▸ **HOW TO COMPLETE THIS TASK**
Your task is to transcribe the data exactly while omitting each picture.

▸ **RECORDED INFORMATION**
-*-*-

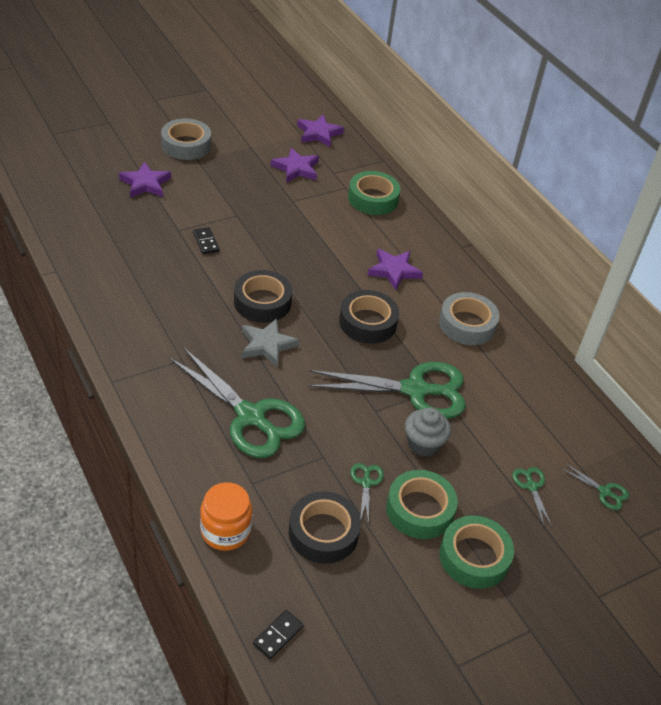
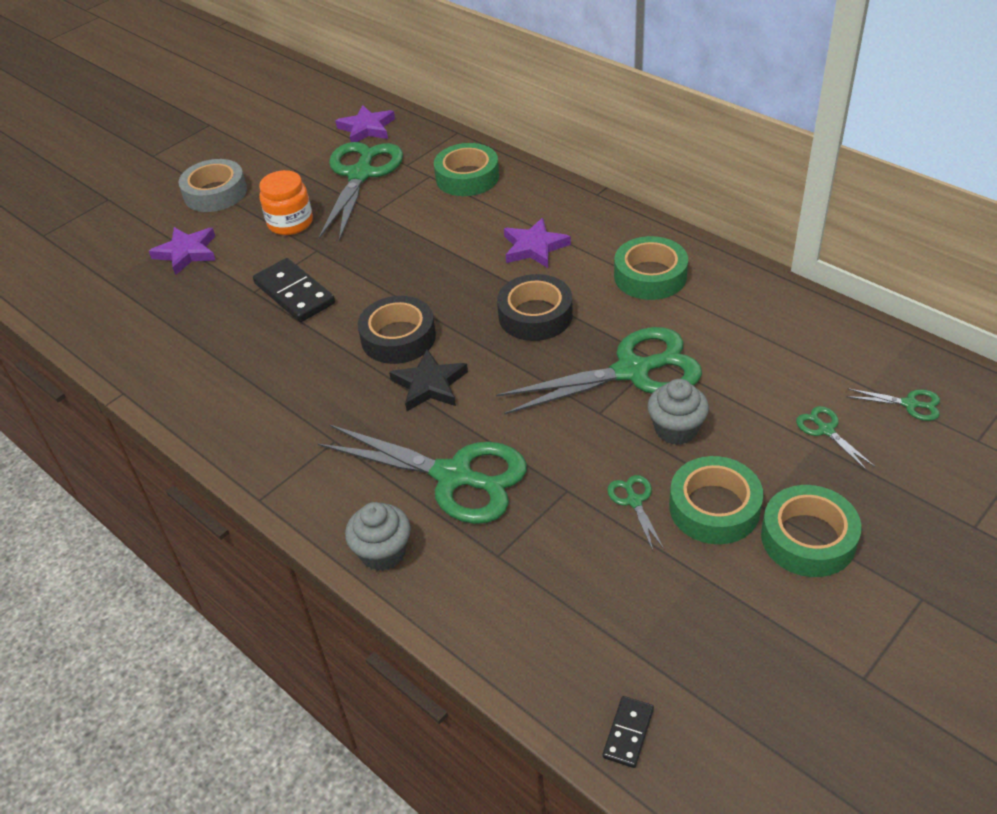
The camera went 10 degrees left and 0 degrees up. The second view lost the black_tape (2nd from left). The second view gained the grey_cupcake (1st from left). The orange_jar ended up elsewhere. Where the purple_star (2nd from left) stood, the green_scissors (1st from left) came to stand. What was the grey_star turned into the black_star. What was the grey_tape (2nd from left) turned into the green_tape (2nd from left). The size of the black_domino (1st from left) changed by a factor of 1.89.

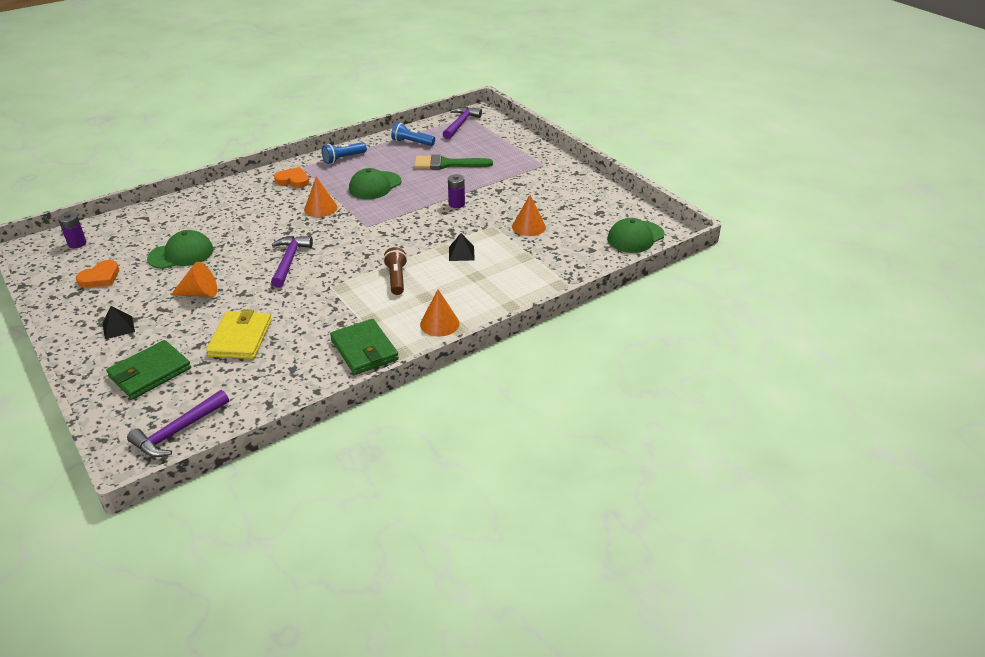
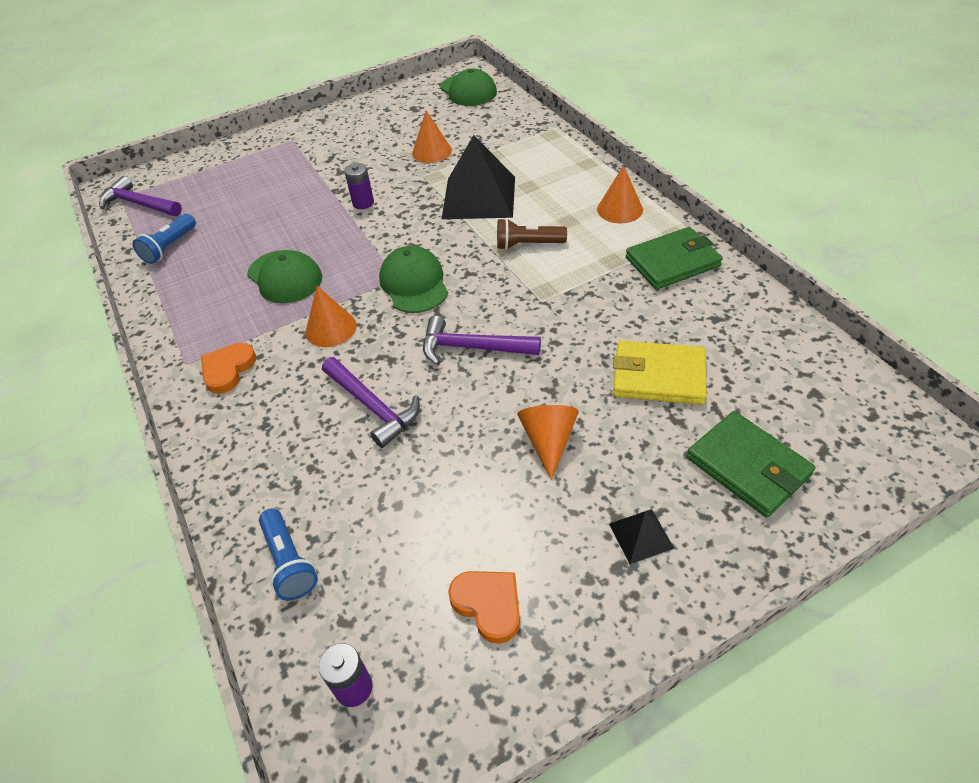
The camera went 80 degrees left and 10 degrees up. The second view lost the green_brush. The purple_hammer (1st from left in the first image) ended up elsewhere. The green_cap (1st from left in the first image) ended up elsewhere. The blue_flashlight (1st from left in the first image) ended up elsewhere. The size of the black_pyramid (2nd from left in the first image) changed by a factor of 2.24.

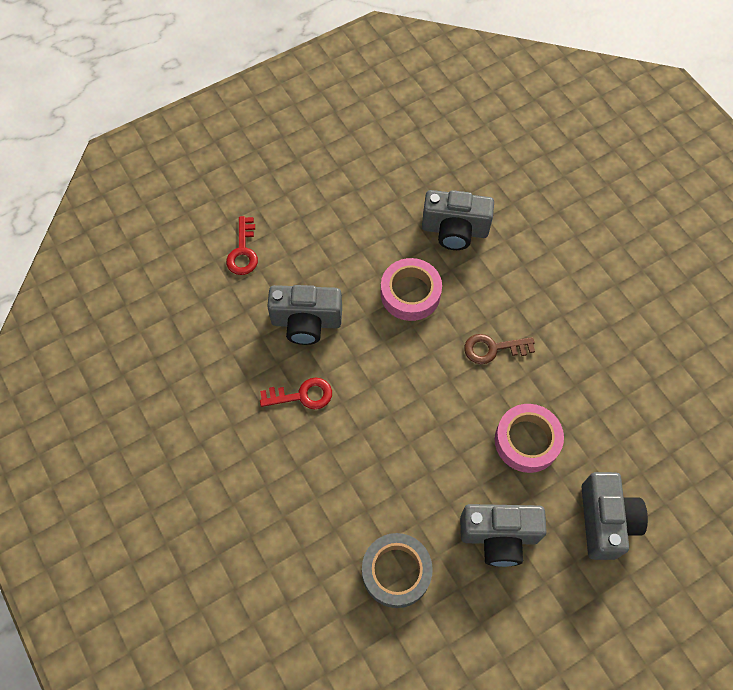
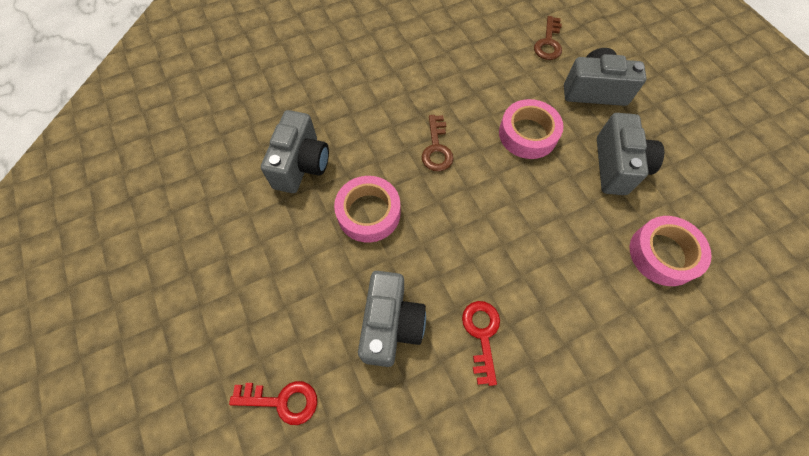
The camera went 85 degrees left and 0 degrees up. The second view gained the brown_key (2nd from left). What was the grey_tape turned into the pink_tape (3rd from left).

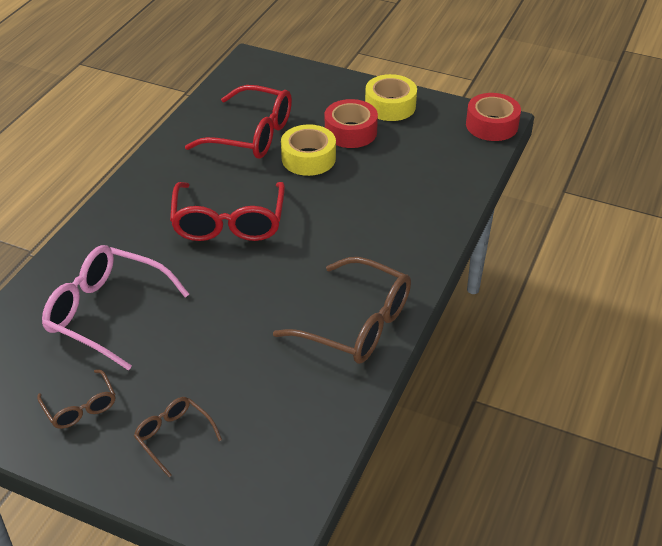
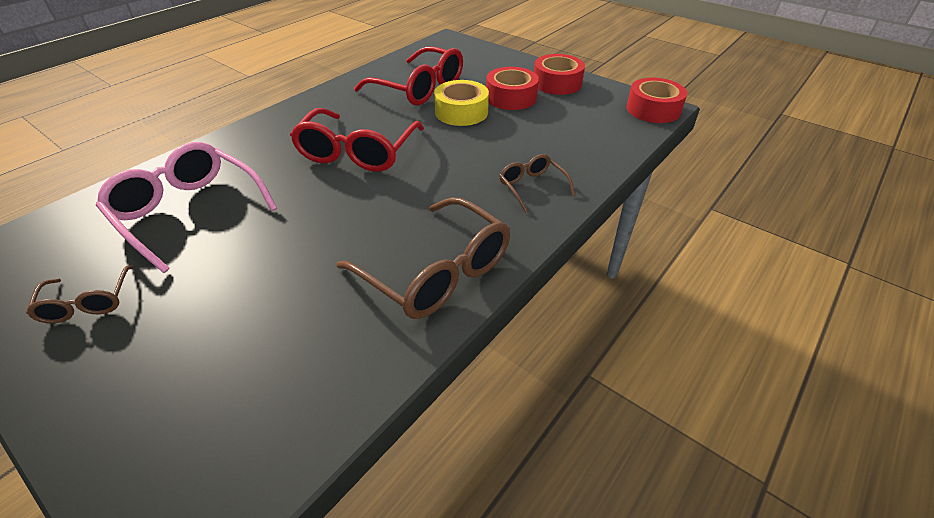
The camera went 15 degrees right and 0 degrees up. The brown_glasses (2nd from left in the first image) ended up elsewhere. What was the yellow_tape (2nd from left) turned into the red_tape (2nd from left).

-*-*-

▸ **EXERCISE SOLUTION**
The camera went 10 degrees left and 0 degrees up. The second view lost the black_tape (2nd from left). The second view gained the grey_cupcake (1st from left). The orange_jar ended up elsewhere. Where the purple_star (2nd from left) stood, the green_scissors (1st from left) came to stand. What was the grey_star turned into the black_star. What was the grey_tape (2nd from left) turned into the green_tape (2nd from left). The size of the black_domino (1st from left) changed by a factor of 1.89.

The camera went 80 degrees left and 10 degrees up. The second view lost the green_brush. The purple_hammer (1st from left in the first image) ended up elsewhere. The green_cap (1st from left in the first image) ended up elsewhere. The blue_flashlight (1st from left in the first image) ended up elsewhere. The size of the black_pyramid (2nd from left in the first image) changed by a factor of 2.24.

The camera went 85 degrees left and 0 degrees up. The second view gained the brown_key (2nd from left). What was the grey_tape turned into the pink_tape (3rd from left).

The camera went 15 degrees right and 0 degrees up. The brown_glasses (2nd from left in the first image) ended up elsewhere. What was the yellow_tape (2nd from left) turned into the red_tape (2nd from left).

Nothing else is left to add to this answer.